A faithful copy of all the entries is required, with no pictures in it.

═════ Records for this exercise ═════

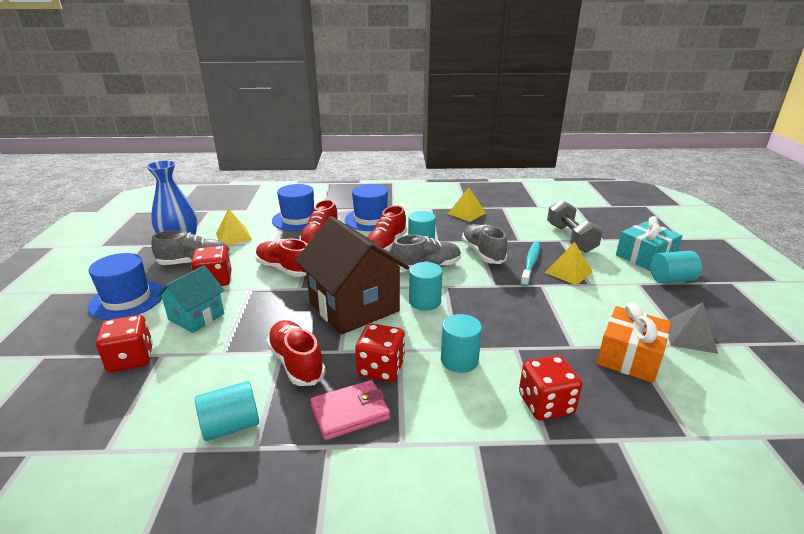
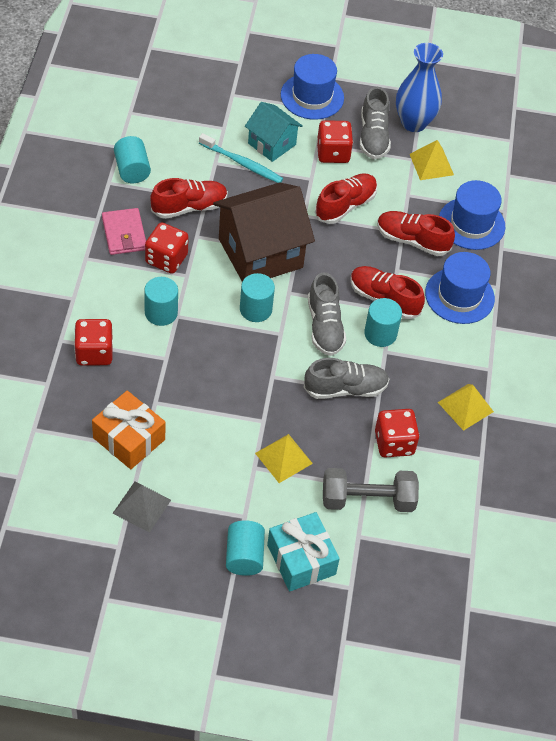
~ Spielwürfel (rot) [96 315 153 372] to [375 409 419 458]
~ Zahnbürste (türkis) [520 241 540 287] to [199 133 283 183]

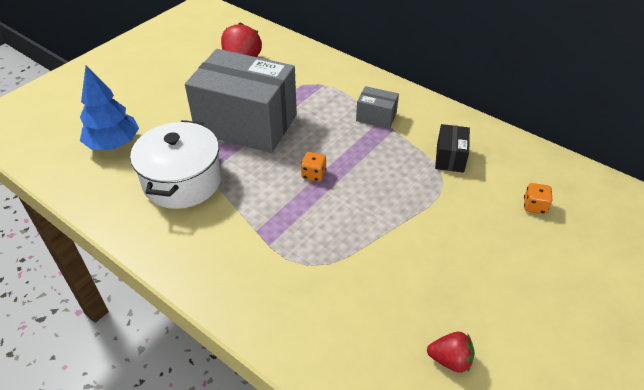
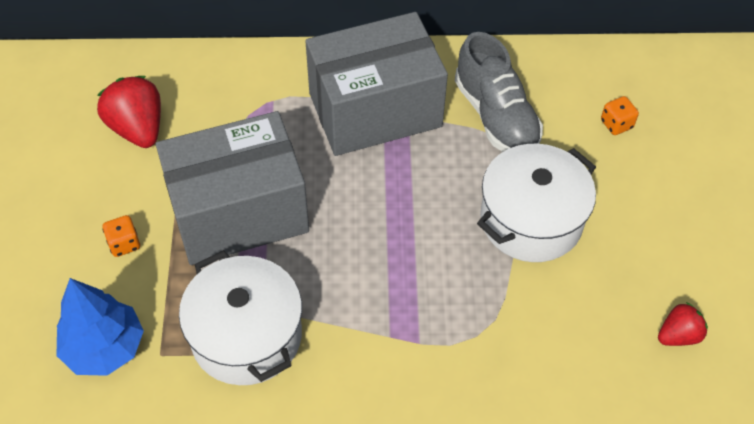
+ Kochtopf (weiß) [477 144 596 262]
~ Spielwürfel (orange) [301 152 326 182] to [102 215 140 257]
~ Schachtel (schwarz) [435 124 470 173] to Schuh (grau) [455 32 543 152]
~ Schachtel (grau) [356 86 399 129] = [305 12 448 156] x2.36

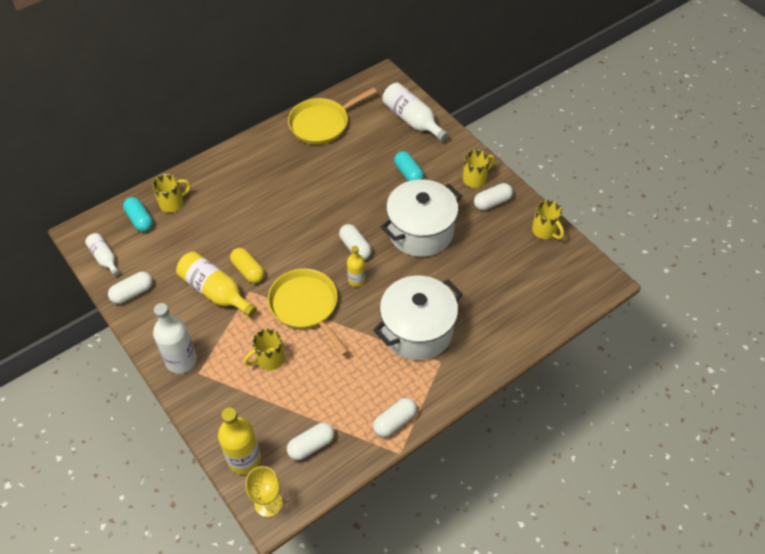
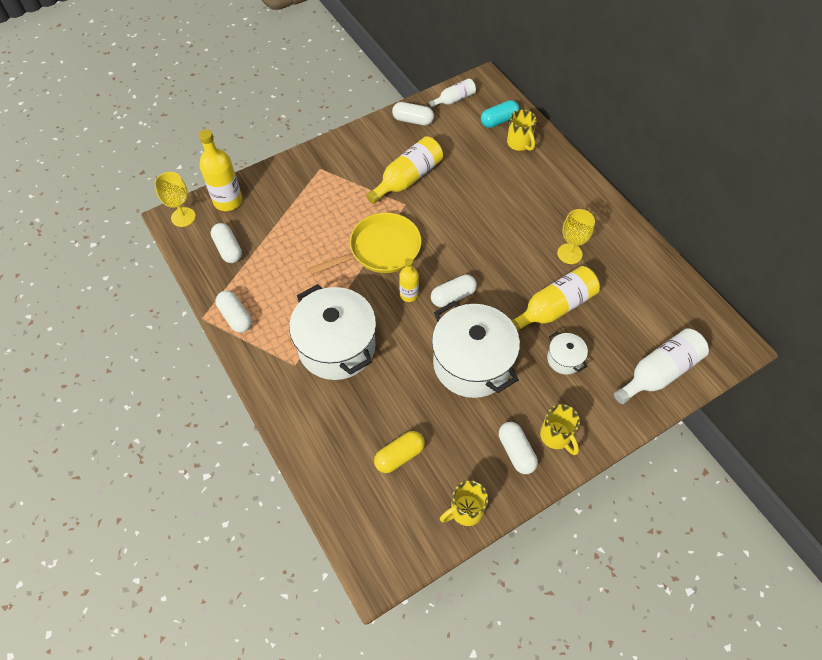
- Flasche (weiß) [153 303 197 374]
- Tasse (gelb) [244 328 284 370]
- Pfanne (gelb) [288 87 377 145]
+ Flasche (gelb) [511 266 600 332]
+ Kelch (gelb) [557 209 595 264]
~ Kapsel (gelb) [230 248 265 283] to [374 431 425 473]
~ Kapsel (türkis) [394 151 424 181] to Kochtopf (weiß) [547 331 588 375]
~ Kapsel (weiß) [108 272 153 304] = [392 102 434 125] 45 degrees counterclockwise

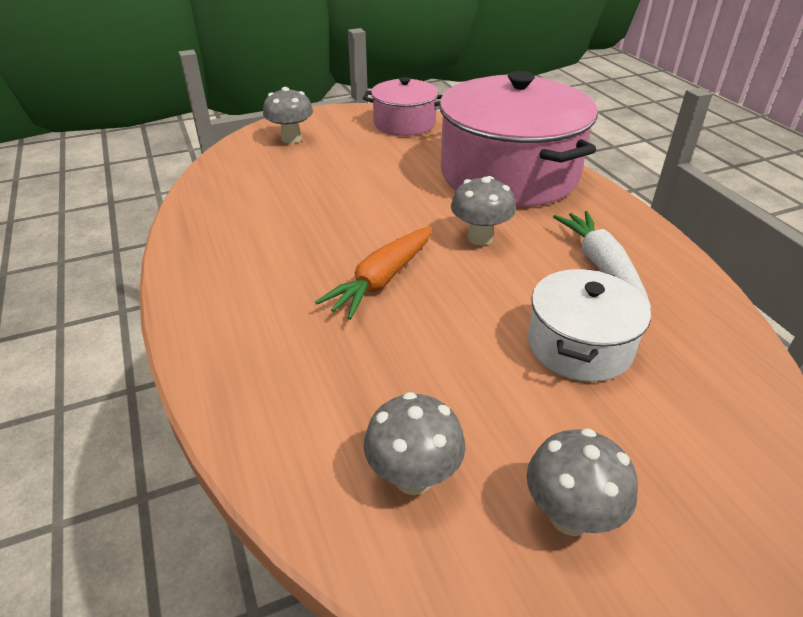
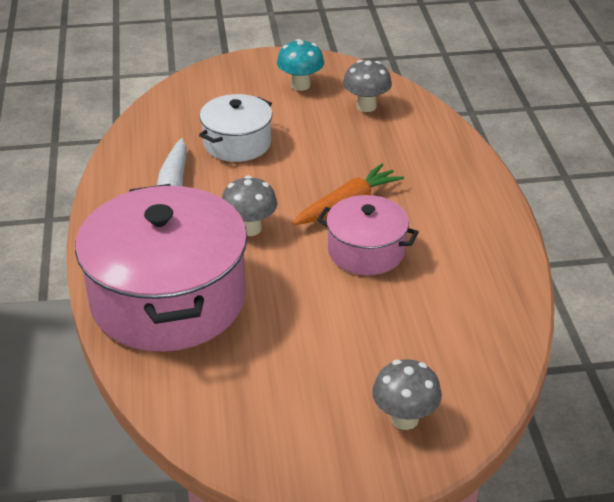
~ Kochtopf (rosa) [363 77 442 136] to [317 195 419 275]
~ Pilz (grau) [527 428 638 536] to Pilz (türkis) [277 39 324 91]

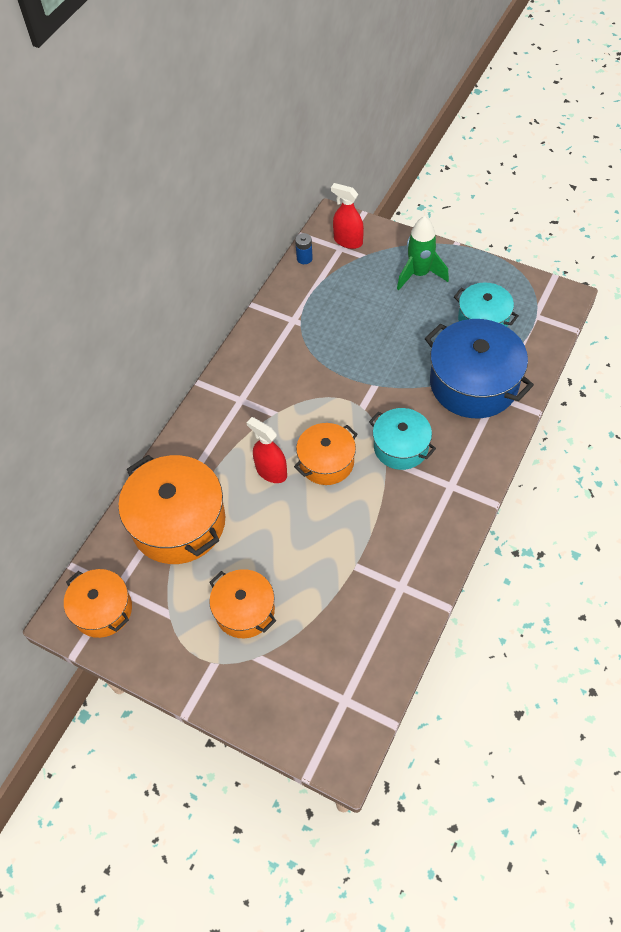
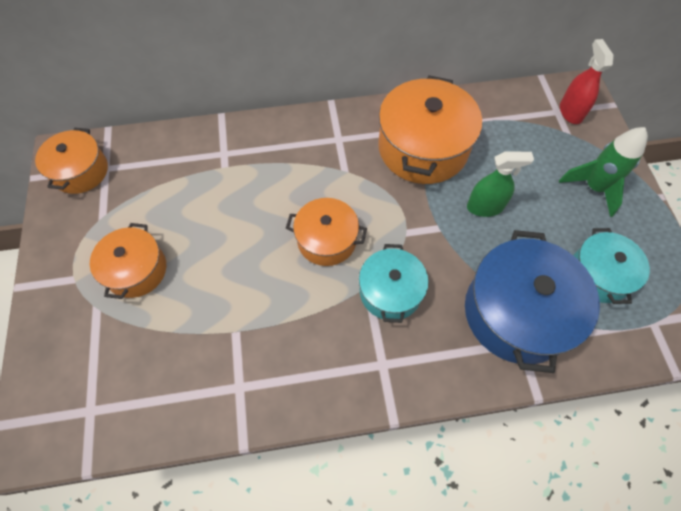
- Sprühflasche (rot) [246 417 287 483]
- Batterie (blau) [295 233 313 264]
+ Sprühflasche (grün) [467 151 534 217]
~ Kochtopf (orange) [118 455 225 564] to [378 75 482 184]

═════

### Response
~ Spielwürfel (rot) [96 315 153 372] to [375 409 419 458]
~ Zahnbürste (türkis) [520 241 540 287] to [199 133 283 183]

+ Kochtopf (weiß) [477 144 596 262]
~ Spielwürfel (orange) [301 152 326 182] to [102 215 140 257]
~ Schachtel (schwarz) [435 124 470 173] to Schuh (grau) [455 32 543 152]
~ Schachtel (grau) [356 86 399 129] = [305 12 448 156] x2.36

- Flasche (weiß) [153 303 197 374]
- Tasse (gelb) [244 328 284 370]
- Pfanne (gelb) [288 87 377 145]
+ Flasche (gelb) [511 266 600 332]
+ Kelch (gelb) [557 209 595 264]
~ Kapsel (gelb) [230 248 265 283] to [374 431 425 473]
~ Kapsel (türkis) [394 151 424 181] to Kochtopf (weiß) [547 331 588 375]
~ Kapsel (weiß) [108 272 153 304] = [392 102 434 125] 45 degrees counterclockwise

~ Kochtopf (rosa) [363 77 442 136] to [317 195 419 275]
~ Pilz (grau) [527 428 638 536] to Pilz (türkis) [277 39 324 91]

- Sprühflasche (rot) [246 417 287 483]
- Batterie (blau) [295 233 313 264]
+ Sprühflasche (grün) [467 151 534 217]
~ Kochtopf (orange) [118 455 225 564] to [378 75 482 184]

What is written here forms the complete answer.